■ **DESCRIPTION OF THE TASK**:
Scan the records below for the line containing "camera: 155 degrees left, 15 degrees up" and the line containing "(506, 301) = (291, 190): none". Copy both, plus every line between, exactly.

■ **DATA EXCERPTS**:
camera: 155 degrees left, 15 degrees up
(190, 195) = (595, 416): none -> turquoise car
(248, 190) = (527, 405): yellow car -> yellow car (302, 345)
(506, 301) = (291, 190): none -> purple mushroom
* * *
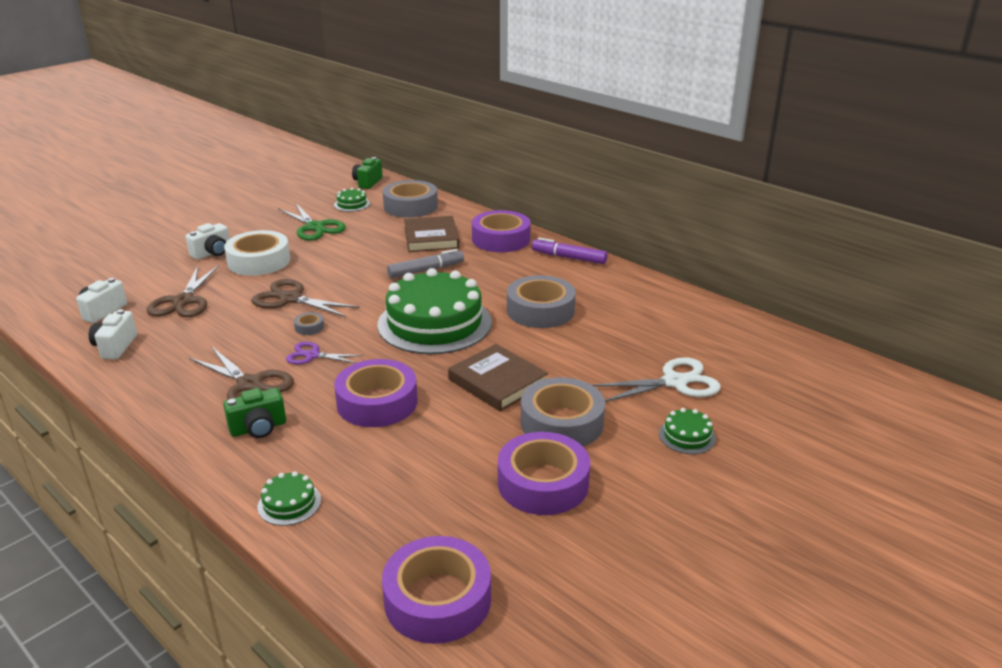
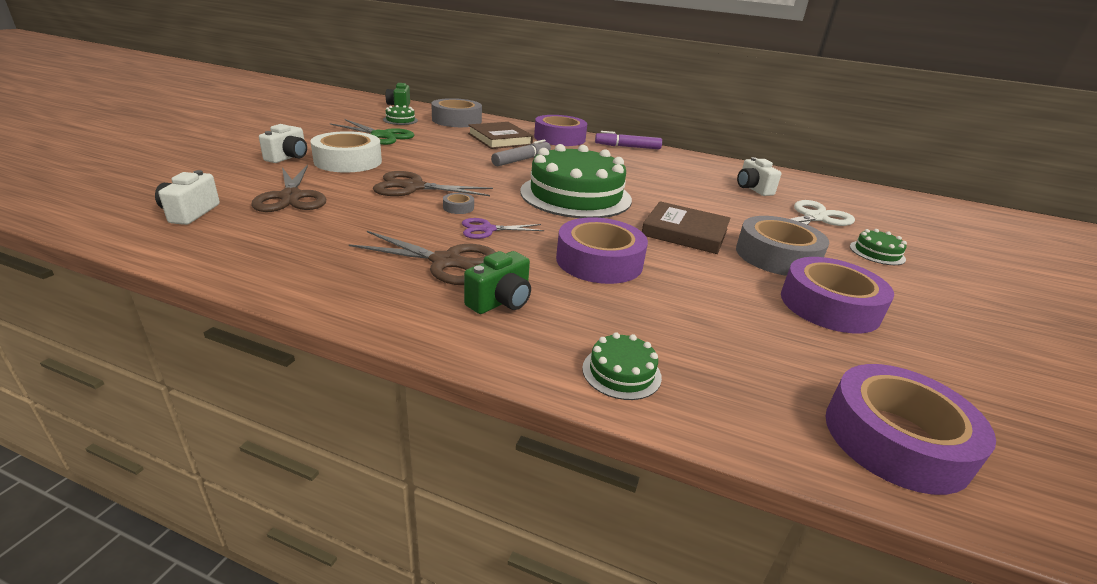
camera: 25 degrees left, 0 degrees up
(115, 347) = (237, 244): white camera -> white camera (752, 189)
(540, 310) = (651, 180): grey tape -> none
==
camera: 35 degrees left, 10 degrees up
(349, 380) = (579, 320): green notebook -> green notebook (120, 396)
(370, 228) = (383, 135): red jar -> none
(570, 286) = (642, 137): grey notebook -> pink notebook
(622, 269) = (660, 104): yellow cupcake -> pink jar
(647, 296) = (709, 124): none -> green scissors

■ **EXERCISE OUTPUT**:
camera: 155 degrees left, 15 degrees up
(190, 195) = (595, 416): none -> turquoise car
(248, 190) = (527, 405): yellow car -> yellow car (302, 345)
(506, 301) = (291, 190): none -> purple mushroom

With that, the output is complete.